[Supplied records]:
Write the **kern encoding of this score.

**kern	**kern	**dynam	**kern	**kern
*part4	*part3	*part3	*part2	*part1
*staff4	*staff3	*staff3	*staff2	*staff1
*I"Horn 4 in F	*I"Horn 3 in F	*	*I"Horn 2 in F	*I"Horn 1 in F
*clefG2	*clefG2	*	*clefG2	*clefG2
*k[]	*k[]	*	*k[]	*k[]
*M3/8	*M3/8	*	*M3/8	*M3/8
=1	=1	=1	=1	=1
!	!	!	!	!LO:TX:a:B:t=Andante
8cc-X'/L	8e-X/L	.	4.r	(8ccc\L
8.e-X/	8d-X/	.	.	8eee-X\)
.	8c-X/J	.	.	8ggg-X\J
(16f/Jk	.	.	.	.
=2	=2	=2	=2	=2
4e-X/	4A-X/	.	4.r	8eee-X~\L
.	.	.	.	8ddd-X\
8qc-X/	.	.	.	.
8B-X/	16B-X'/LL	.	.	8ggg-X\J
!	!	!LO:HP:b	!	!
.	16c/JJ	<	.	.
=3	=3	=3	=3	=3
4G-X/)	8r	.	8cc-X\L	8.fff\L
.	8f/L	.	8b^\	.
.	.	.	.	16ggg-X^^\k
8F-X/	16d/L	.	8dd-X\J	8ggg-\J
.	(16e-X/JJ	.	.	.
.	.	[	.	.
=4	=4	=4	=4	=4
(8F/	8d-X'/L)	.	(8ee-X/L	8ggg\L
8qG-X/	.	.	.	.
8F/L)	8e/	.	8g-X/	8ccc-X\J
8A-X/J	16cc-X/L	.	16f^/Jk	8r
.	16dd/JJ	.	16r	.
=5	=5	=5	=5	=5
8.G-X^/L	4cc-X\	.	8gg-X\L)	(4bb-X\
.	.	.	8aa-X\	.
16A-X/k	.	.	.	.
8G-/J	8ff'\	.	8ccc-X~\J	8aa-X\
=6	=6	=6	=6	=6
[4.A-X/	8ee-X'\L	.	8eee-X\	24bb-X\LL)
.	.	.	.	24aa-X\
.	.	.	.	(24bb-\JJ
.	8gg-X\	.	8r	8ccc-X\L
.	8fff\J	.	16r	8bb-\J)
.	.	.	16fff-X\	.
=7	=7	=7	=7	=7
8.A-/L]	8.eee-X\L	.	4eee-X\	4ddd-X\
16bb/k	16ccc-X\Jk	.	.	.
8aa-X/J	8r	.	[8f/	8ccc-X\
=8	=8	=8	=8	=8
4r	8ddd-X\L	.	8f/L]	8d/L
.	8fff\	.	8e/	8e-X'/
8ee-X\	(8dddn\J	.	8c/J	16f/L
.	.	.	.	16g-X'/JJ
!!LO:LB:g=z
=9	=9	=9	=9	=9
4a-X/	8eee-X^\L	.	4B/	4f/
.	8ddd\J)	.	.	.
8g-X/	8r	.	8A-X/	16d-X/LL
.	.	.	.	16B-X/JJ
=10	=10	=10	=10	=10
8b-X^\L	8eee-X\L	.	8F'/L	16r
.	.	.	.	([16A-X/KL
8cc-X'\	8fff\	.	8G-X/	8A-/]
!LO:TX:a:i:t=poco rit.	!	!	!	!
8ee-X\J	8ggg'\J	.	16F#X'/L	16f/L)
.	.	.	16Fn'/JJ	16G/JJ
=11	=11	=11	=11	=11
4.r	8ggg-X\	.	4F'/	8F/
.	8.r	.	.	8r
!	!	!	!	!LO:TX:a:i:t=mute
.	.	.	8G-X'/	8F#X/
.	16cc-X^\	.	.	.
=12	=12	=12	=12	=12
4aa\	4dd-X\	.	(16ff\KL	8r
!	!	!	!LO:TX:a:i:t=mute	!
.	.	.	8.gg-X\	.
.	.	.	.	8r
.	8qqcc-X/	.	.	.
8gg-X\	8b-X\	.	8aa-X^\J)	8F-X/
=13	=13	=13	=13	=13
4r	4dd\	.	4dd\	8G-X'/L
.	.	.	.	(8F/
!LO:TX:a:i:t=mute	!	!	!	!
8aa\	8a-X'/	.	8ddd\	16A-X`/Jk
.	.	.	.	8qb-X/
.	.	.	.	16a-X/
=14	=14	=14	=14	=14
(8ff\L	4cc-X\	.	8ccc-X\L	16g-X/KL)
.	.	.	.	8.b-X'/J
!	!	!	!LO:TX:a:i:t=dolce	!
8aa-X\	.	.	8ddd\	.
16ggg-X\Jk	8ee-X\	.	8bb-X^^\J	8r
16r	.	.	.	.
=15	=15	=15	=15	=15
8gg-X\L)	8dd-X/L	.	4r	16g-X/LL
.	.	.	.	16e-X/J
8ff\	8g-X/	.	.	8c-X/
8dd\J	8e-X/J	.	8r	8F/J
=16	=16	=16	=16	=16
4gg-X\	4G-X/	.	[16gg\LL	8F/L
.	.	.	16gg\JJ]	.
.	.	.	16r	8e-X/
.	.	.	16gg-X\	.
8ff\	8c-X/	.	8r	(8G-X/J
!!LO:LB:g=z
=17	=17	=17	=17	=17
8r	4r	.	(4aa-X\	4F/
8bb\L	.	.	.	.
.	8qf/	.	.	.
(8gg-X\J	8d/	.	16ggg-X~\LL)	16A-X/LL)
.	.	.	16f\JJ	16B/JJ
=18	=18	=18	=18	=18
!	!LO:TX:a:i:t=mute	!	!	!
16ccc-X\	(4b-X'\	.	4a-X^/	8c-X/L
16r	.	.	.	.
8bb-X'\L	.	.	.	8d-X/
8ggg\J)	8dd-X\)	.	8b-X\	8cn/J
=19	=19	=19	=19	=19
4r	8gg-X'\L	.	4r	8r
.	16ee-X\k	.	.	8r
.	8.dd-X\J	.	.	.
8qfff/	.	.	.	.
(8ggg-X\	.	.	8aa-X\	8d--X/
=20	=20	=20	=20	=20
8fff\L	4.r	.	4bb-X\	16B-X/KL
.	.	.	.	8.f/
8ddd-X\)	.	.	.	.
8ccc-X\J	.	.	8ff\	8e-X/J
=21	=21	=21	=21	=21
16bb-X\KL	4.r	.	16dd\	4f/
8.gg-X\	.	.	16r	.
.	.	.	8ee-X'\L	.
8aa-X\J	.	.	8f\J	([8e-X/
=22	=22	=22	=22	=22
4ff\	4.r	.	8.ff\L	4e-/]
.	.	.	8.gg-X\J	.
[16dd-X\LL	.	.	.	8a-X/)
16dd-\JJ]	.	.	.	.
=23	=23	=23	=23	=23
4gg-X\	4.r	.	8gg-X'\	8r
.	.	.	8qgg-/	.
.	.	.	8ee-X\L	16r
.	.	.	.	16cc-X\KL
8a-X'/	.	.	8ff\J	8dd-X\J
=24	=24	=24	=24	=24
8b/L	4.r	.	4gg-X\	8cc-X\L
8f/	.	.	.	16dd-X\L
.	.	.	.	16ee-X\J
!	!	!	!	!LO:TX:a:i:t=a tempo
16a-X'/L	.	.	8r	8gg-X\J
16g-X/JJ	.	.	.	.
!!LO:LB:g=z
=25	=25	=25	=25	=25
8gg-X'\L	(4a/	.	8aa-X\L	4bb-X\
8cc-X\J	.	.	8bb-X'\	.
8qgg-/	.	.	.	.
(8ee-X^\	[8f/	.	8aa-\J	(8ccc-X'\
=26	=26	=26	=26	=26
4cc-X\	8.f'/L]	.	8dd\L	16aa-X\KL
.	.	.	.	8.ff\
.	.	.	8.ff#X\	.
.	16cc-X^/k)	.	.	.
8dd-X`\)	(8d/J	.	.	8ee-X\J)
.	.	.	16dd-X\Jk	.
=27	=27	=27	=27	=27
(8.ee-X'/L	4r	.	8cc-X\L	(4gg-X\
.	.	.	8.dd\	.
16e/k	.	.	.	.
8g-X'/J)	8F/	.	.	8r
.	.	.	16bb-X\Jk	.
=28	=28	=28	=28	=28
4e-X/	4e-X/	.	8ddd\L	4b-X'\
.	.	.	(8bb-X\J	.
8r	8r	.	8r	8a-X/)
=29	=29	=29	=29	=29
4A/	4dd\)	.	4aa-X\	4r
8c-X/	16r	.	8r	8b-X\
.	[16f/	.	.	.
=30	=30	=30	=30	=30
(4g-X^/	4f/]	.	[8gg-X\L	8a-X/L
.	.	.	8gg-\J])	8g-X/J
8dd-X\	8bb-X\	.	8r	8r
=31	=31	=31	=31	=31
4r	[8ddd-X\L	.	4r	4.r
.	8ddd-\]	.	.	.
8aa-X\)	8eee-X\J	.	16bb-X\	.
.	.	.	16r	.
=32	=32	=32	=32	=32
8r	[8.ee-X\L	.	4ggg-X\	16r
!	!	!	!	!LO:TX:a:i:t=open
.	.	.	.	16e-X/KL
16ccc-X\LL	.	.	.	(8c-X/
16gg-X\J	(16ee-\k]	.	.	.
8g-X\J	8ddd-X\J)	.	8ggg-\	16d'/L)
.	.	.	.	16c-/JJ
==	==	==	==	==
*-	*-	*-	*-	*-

[Required work]: Count the lines in the material above that contain the string "kern", where case counts. Give only the number.

[The solution]: 2